== Information given

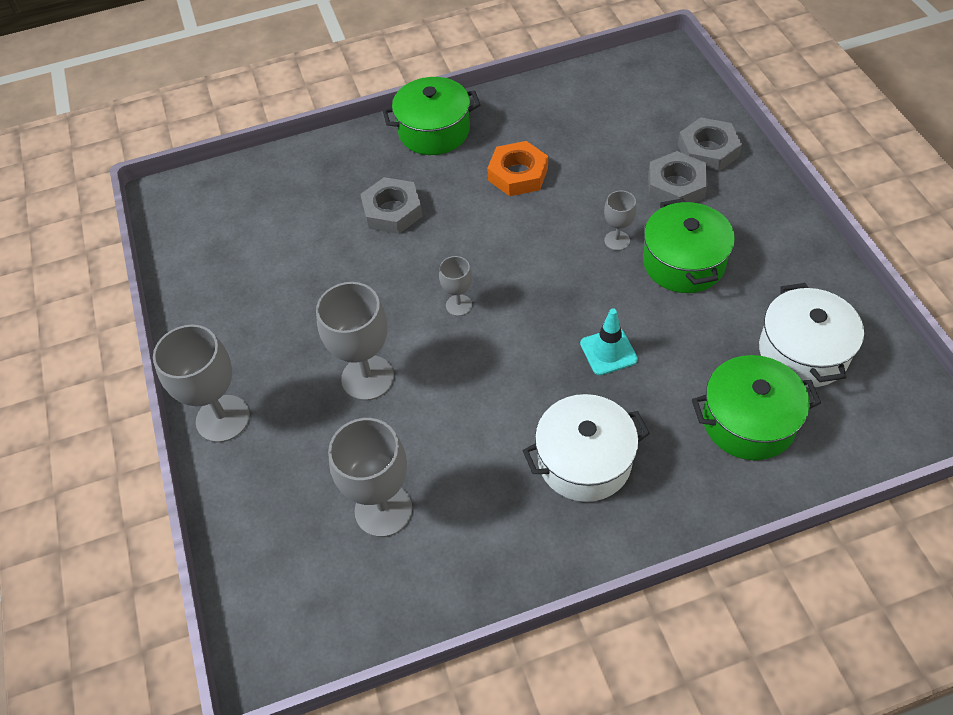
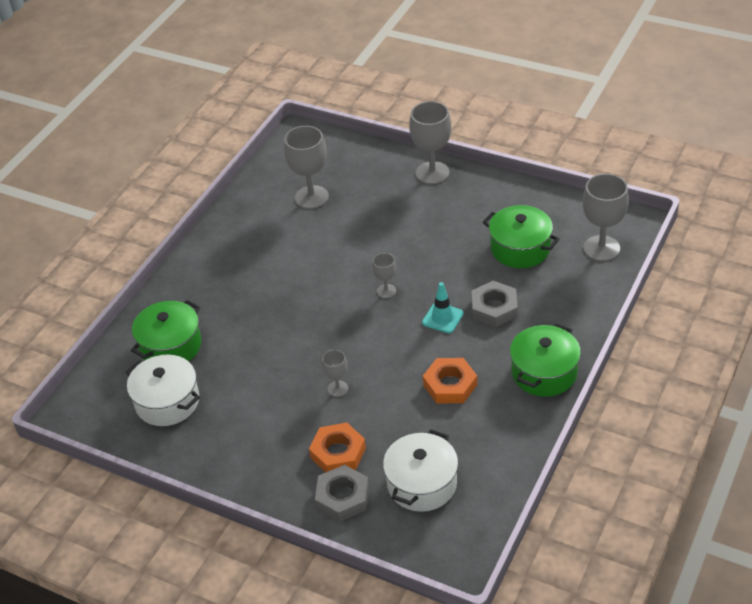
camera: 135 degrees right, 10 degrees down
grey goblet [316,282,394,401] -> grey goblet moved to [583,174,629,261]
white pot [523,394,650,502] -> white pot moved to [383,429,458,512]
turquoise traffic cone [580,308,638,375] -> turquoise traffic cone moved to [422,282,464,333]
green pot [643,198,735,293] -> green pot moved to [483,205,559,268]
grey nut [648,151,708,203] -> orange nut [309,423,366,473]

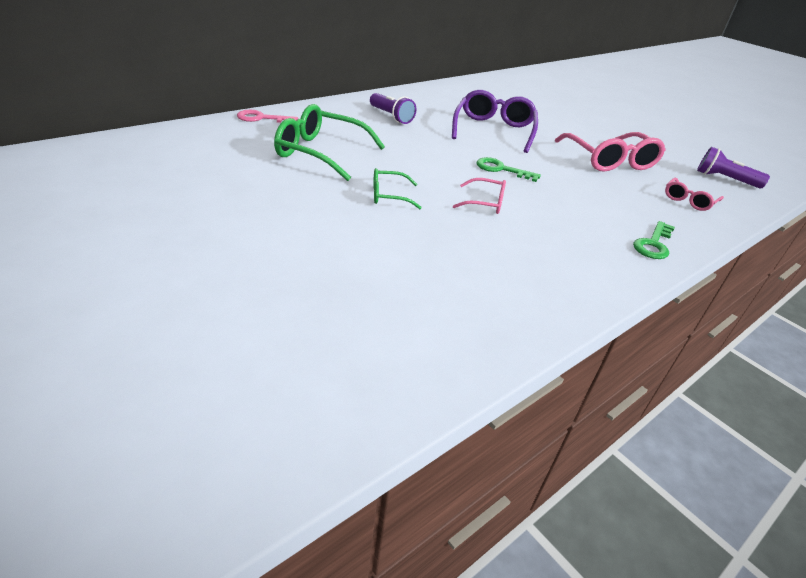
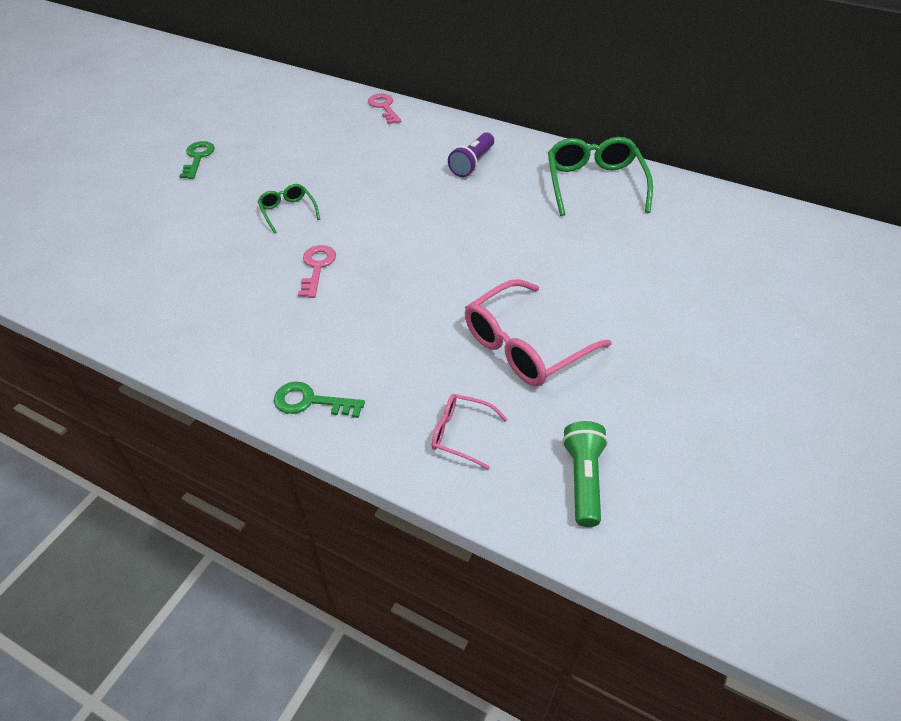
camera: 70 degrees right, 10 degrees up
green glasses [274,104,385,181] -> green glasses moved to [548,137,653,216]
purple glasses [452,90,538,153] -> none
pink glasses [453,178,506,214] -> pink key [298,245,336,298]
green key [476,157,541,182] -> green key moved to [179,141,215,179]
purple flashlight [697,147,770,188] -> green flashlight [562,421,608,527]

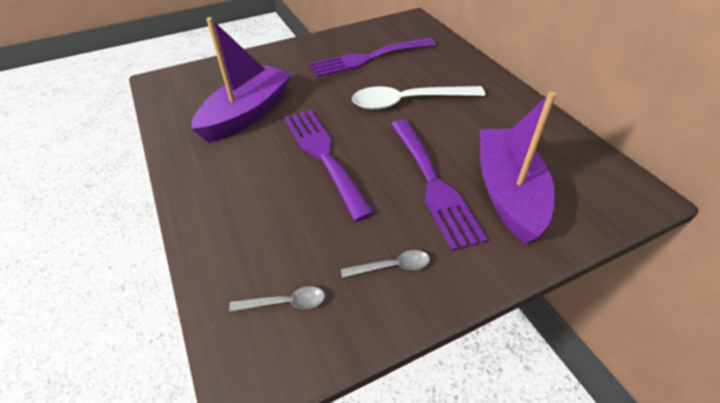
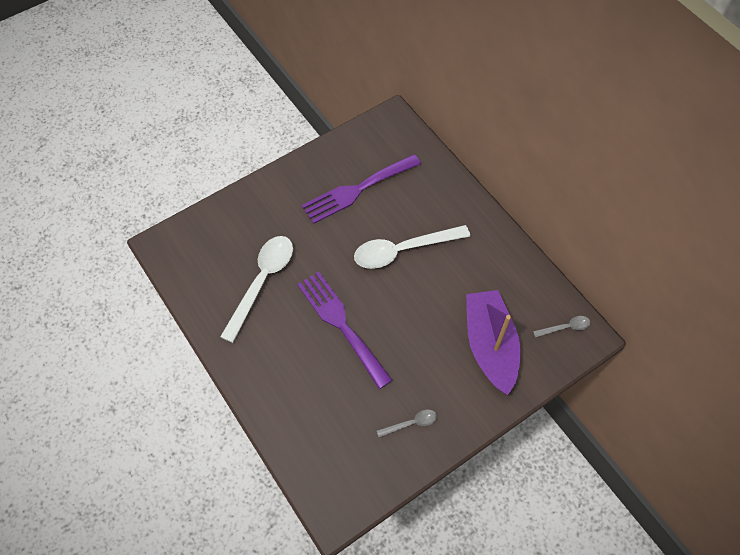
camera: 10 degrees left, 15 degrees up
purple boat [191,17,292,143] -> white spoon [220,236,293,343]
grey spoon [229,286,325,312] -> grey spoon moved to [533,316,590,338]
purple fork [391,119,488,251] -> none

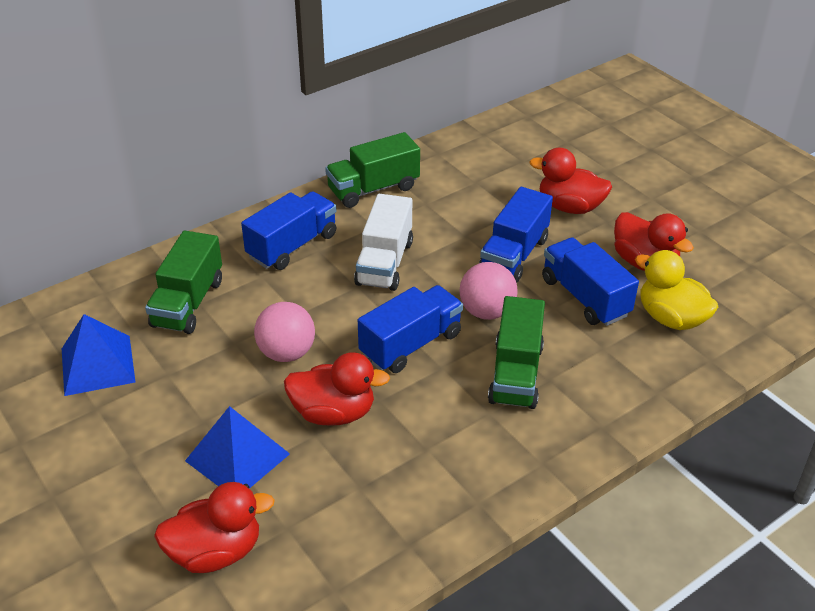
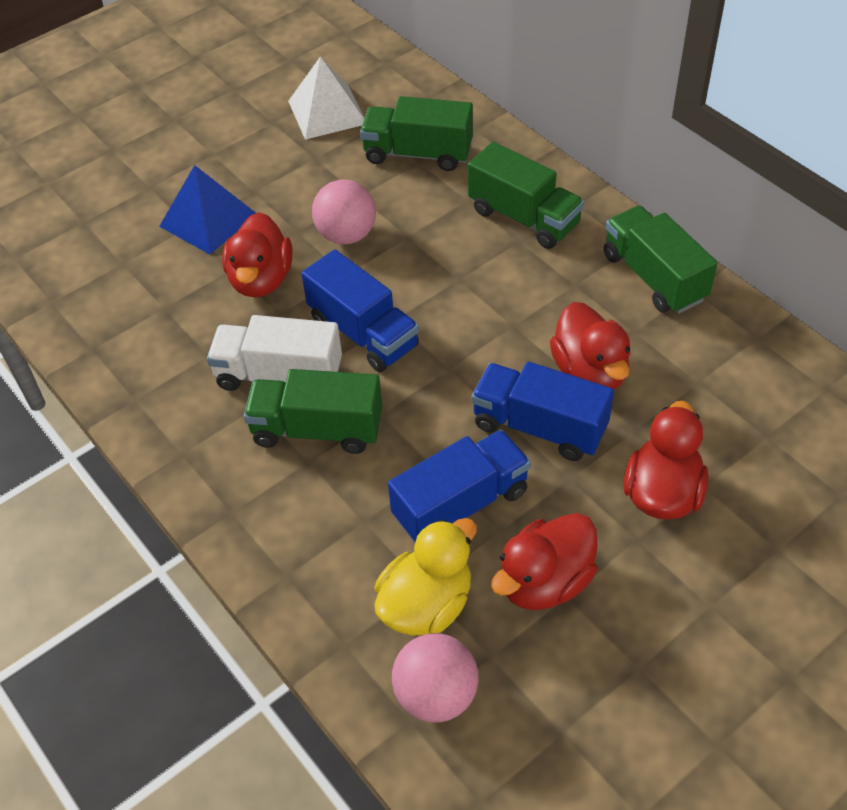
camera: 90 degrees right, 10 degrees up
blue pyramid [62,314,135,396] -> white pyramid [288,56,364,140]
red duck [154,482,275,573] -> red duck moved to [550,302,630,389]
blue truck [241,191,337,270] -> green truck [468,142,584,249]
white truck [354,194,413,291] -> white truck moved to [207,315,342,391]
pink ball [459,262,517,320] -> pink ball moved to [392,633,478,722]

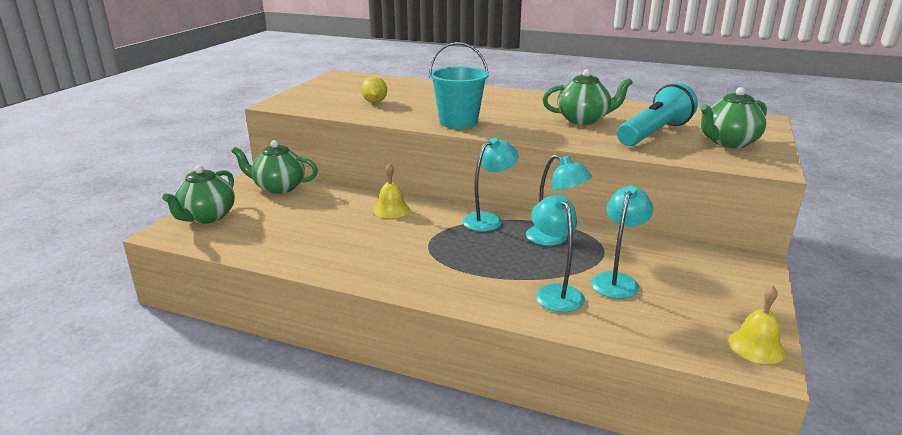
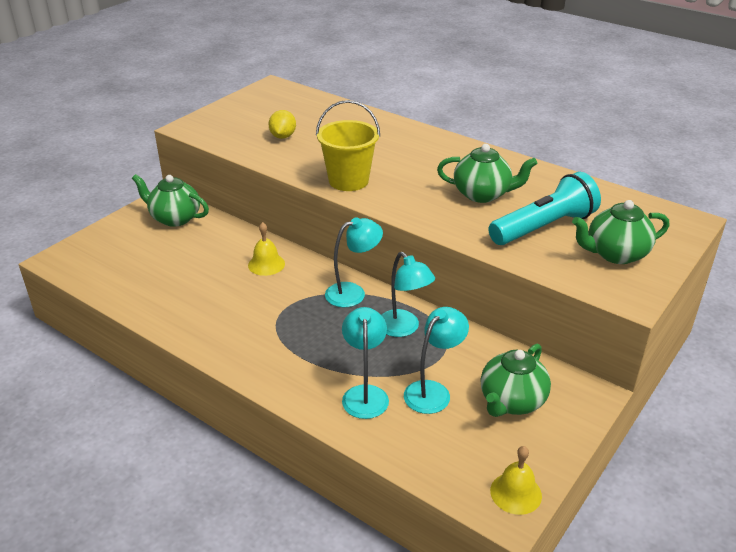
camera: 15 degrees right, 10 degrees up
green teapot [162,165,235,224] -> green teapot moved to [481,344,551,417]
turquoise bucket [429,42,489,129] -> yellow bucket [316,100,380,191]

====

What is needed is the full material, retyped unchanged, with no pictures in it.

Result below -
camera: 135 degrees right, 10 degrees down
grey goblet [316,282,394,401] -> grey goblet moved to [583,174,629,261]
white pot [523,394,650,502] -> white pot moved to [383,429,458,512]
turquoise traffic cone [580,308,638,375] -> turquoise traffic cone moved to [422,282,464,333]
green pot [643,198,735,293] -> green pot moved to [483,205,559,268]
grey nut [648,151,708,203] -> orange nut [309,423,366,473]

camera: 70 degrees right, 10 degrees up
green glasses [274,104,385,181] -> green glasses moved to [548,137,653,216]
purple glasses [452,90,538,153] -> none
pink glasses [453,178,506,214] -> pink key [298,245,336,298]
green key [476,157,541,182] -> green key moved to [179,141,215,179]
purple flashlight [697,147,770,188] -> green flashlight [562,421,608,527]

camera: 10 degrees left, 15 degrees up
purple boat [191,17,292,143] -> white spoon [220,236,293,343]
grey spoon [229,286,325,312] -> grey spoon moved to [533,316,590,338]
purple fork [391,119,488,251] -> none

camera: 90 degrees right, 10 degrees up
blue pyramid [62,314,135,396] -> white pyramid [288,56,364,140]
red duck [154,482,275,573] -> red duck moved to [550,302,630,389]
blue truck [241,191,337,270] -> green truck [468,142,584,249]
white truck [354,194,413,291] -> white truck moved to [207,315,342,391]
pink ball [459,262,517,320] -> pink ball moved to [392,633,478,722]

camera: 15 degrees right, 10 degrees up
green teapot [162,165,235,224] -> green teapot moved to [481,344,551,417]
turquoise bucket [429,42,489,129] -> yellow bucket [316,100,380,191]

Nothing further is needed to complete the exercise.